**Goal of the exercise**
Beginning at whichever line contains "(413, 434) = (306, 296): orange", reproduce each line of the records below word for word, ending with the last, and add nothing.

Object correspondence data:
###
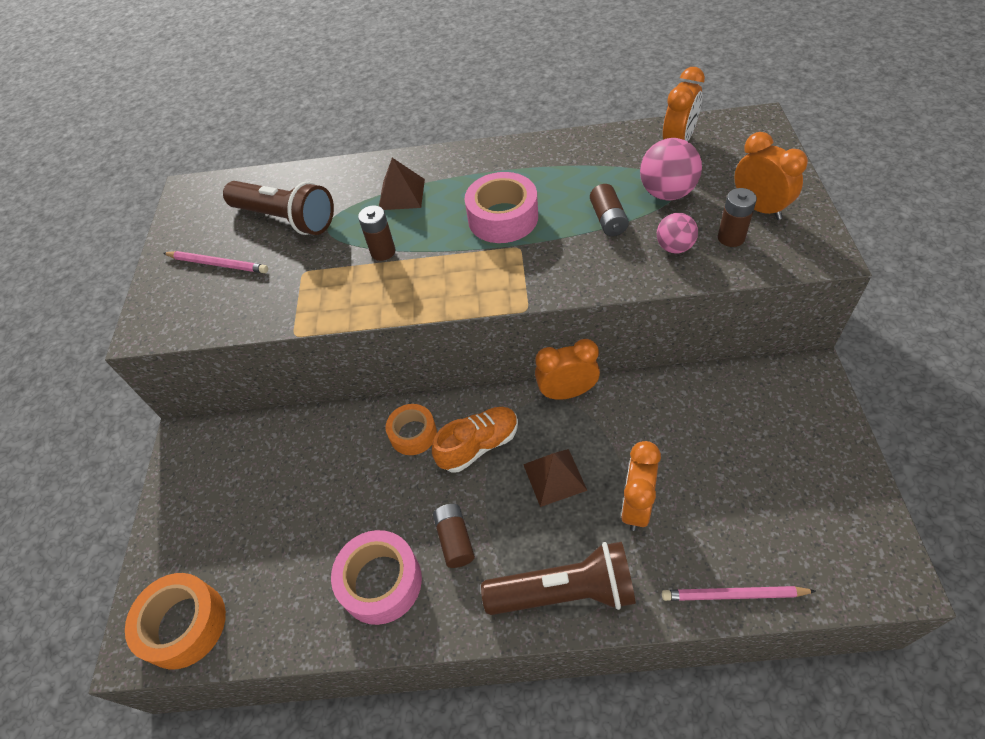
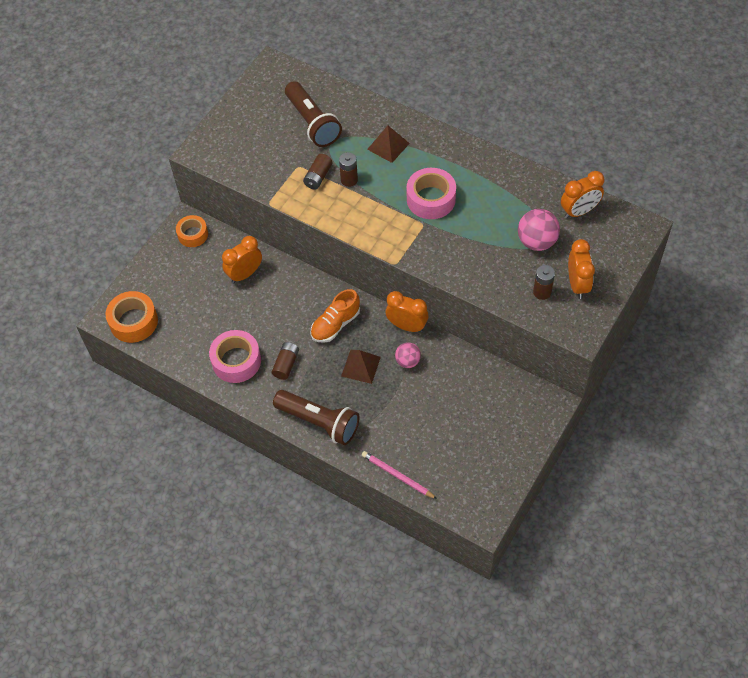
camera: 30 degrees right, 5 degrees up
(218, 264) = (257, 132): pink pencil -> none
(413, 434) = (306, 296): orange tape -> orange tape (193, 234)
(478, 445) = (335, 324): orange shoe -> orange shoe turned 135 degrees clockwise
(608, 219) = (487, 237): brown battery -> brown battery (318, 177)
(636, 505) = (389, 407): orange clock -> orange clock (245, 274)
(674, 247) = (505, 278): pink ball -> pink ball (408, 361)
###
**Response to this exercise**
(413, 434) = (306, 296): orange tape -> orange tape (193, 234)
(478, 445) = (335, 324): orange shoe -> orange shoe turned 135 degrees clockwise
(608, 219) = (487, 237): brown battery -> brown battery (318, 177)
(636, 505) = (389, 407): orange clock -> orange clock (245, 274)
(674, 247) = (505, 278): pink ball -> pink ball (408, 361)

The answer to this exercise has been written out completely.